▶ [PROBLEM TO SOLVE]
Print, exactly and without pictures, the lines from the one where "purple star: (49, 111)" appears down to the end of the entries.

(Items from a dataset)
▶

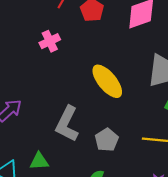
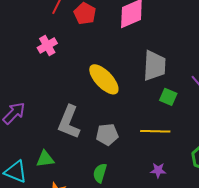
gray pentagon: (107, 140) -> (107, 134), turned 30

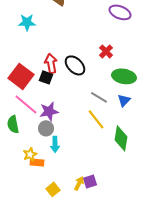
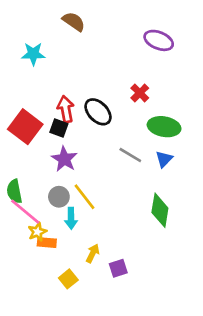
pink line: (26, 104) -> (25, 212), moved
purple star: (49, 111) -> (64, 159), moved, turned -30
yellow line: (96, 119) -> (85, 197), moved
yellow arrow: (79, 183) -> (93, 253), moved

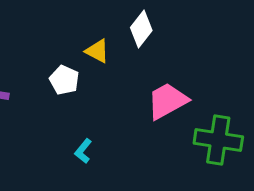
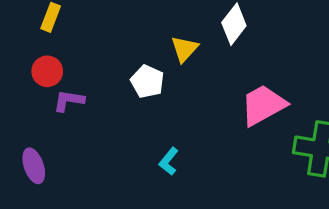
yellow triangle: (97, 51) -> (184, 49), turned 44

◀

▶ [WRITTEN SOLUTION]
purple star: (49, 111) -> (64, 159), moved, turned -30
yellow line: (96, 119) -> (85, 197), moved
yellow arrow: (79, 183) -> (93, 253), moved

yellow triangle: (97, 51) -> (184, 49), turned 44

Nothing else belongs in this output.